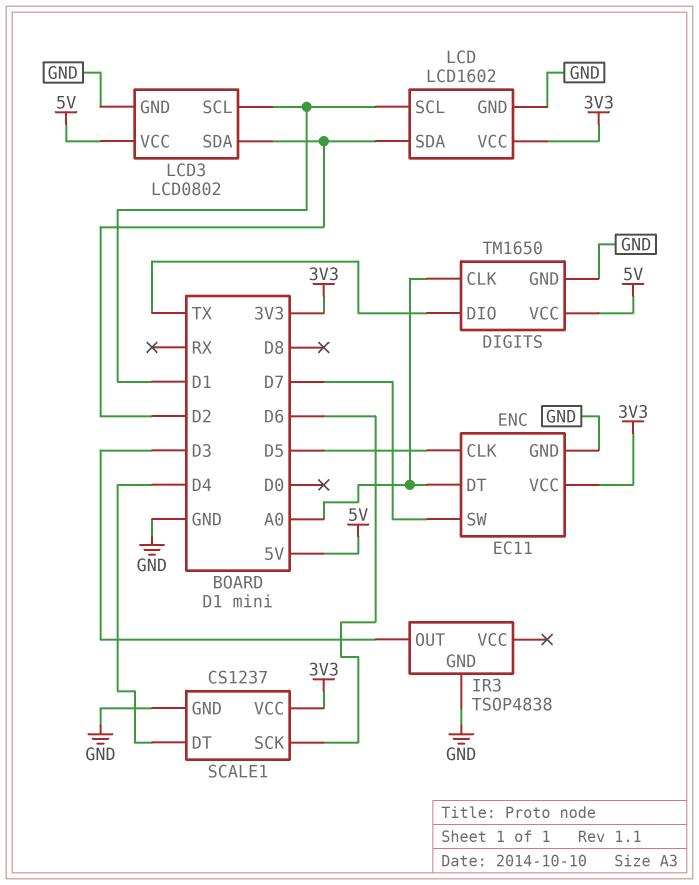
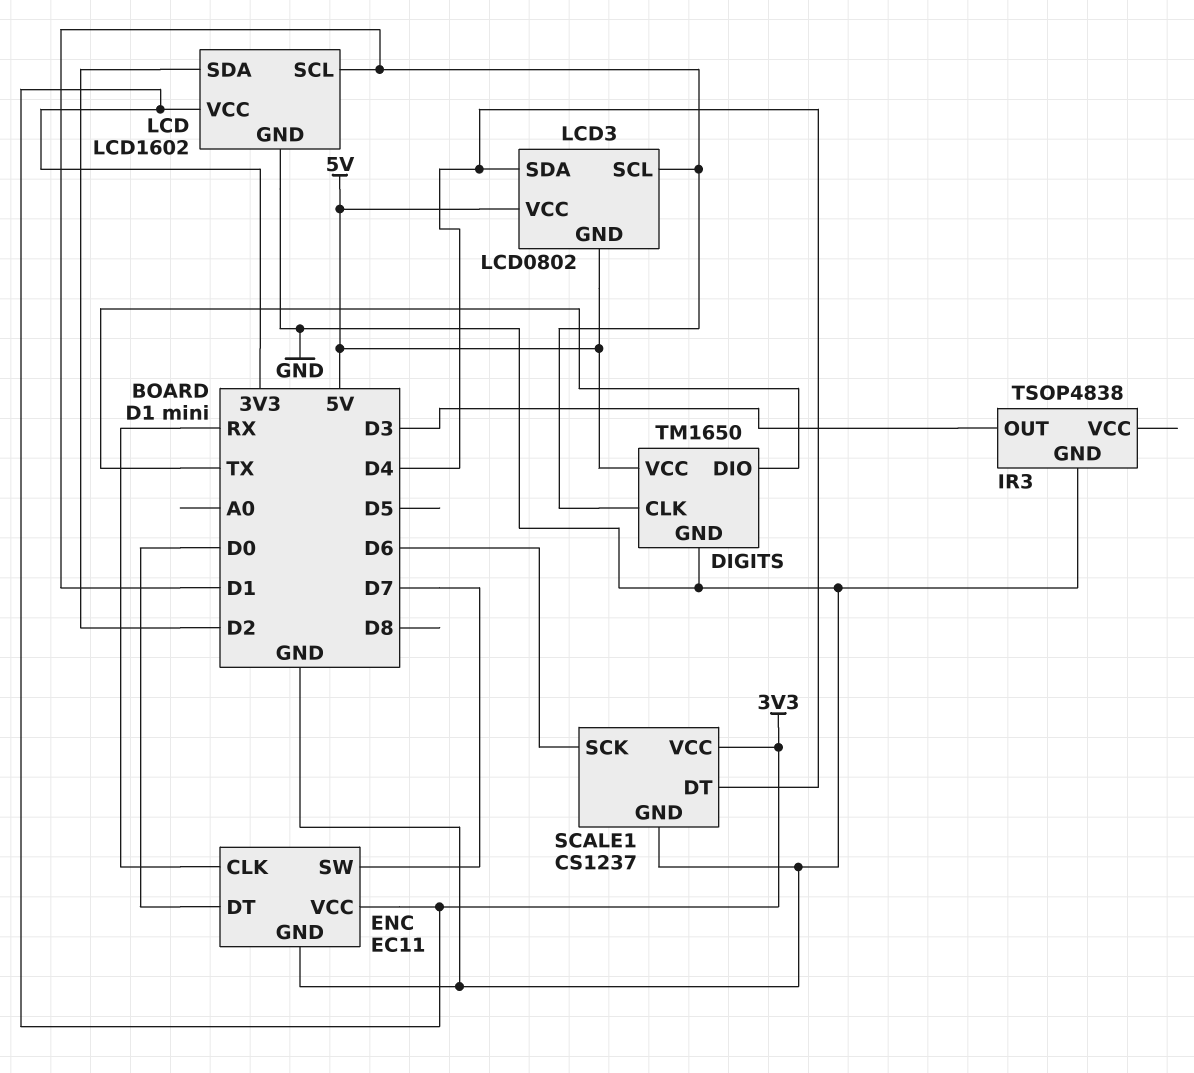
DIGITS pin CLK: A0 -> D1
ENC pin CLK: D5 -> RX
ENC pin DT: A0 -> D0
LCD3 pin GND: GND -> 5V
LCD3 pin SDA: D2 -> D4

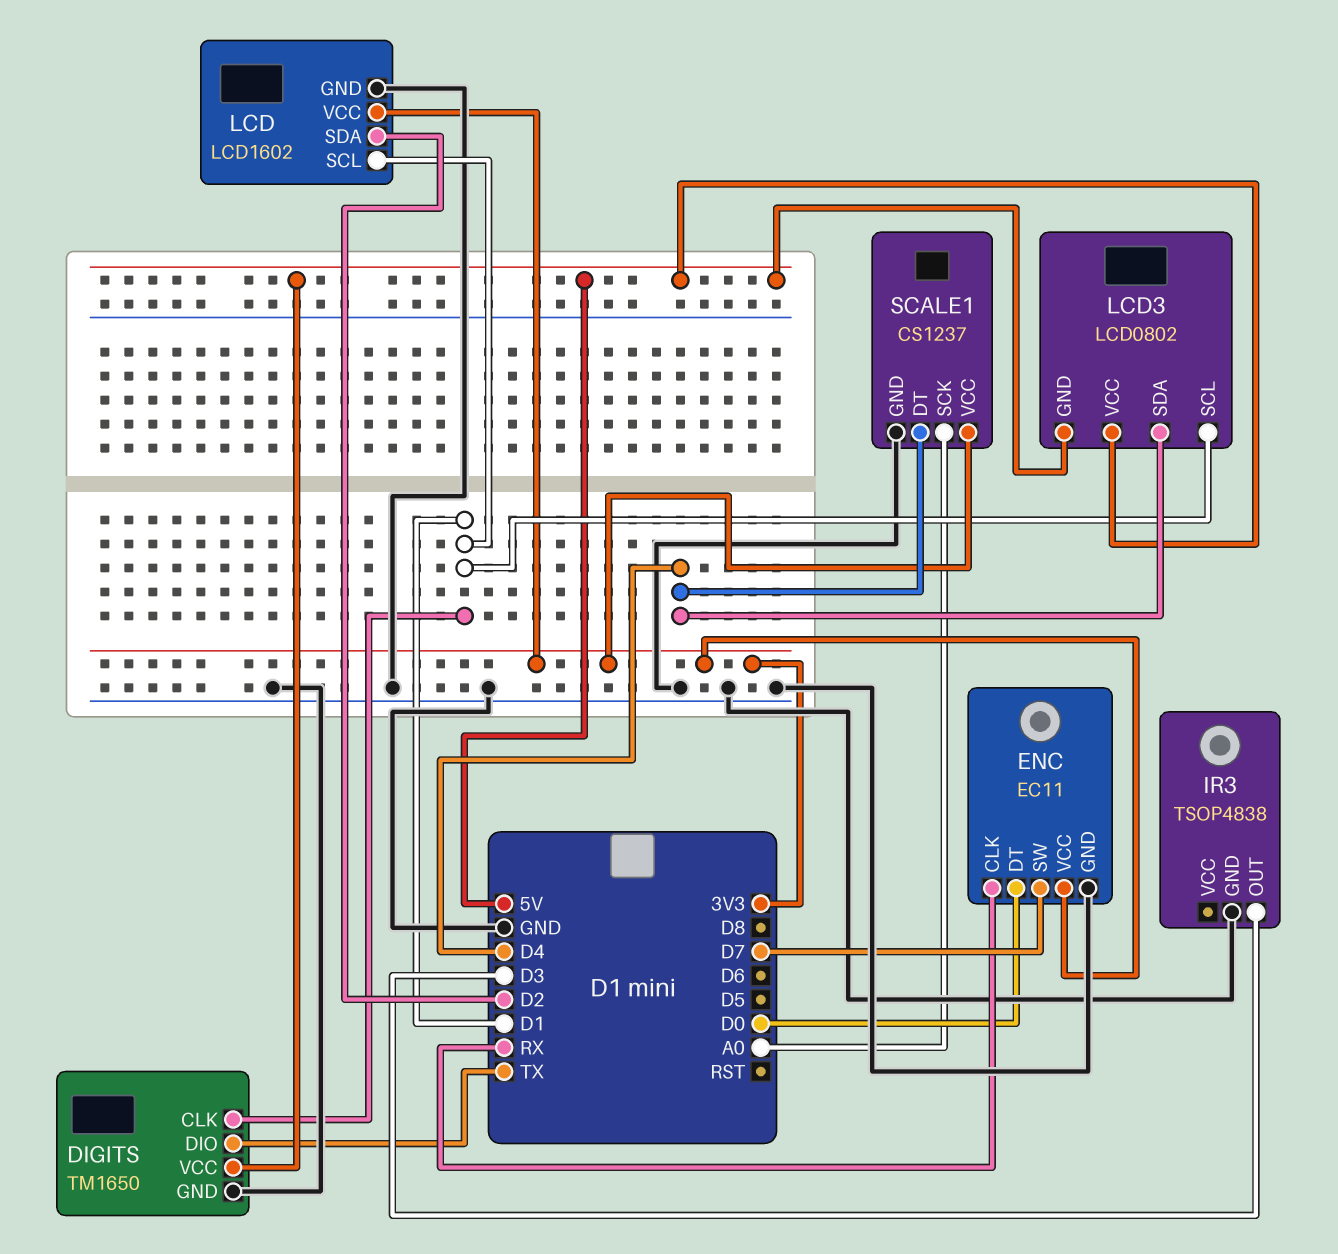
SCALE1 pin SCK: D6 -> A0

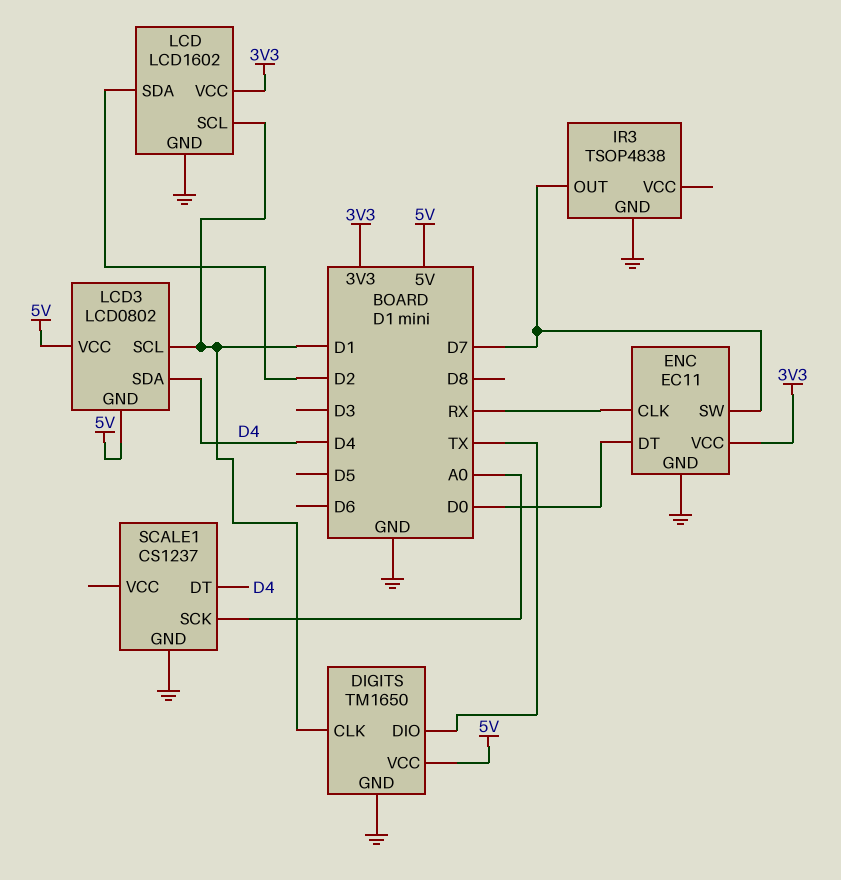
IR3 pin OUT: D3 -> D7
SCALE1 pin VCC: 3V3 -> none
=======
YOUR TASK
Without the pictures, give all of the entries above again exactly.

SOLUTION TO THIS PROBLEM
DIGITS pin CLK: A0 -> D1
ENC pin CLK: D5 -> RX
ENC pin DT: A0 -> D0
LCD3 pin GND: GND -> 5V
LCD3 pin SDA: D2 -> D4

SCALE1 pin SCK: D6 -> A0

IR3 pin OUT: D3 -> D7
SCALE1 pin VCC: 3V3 -> none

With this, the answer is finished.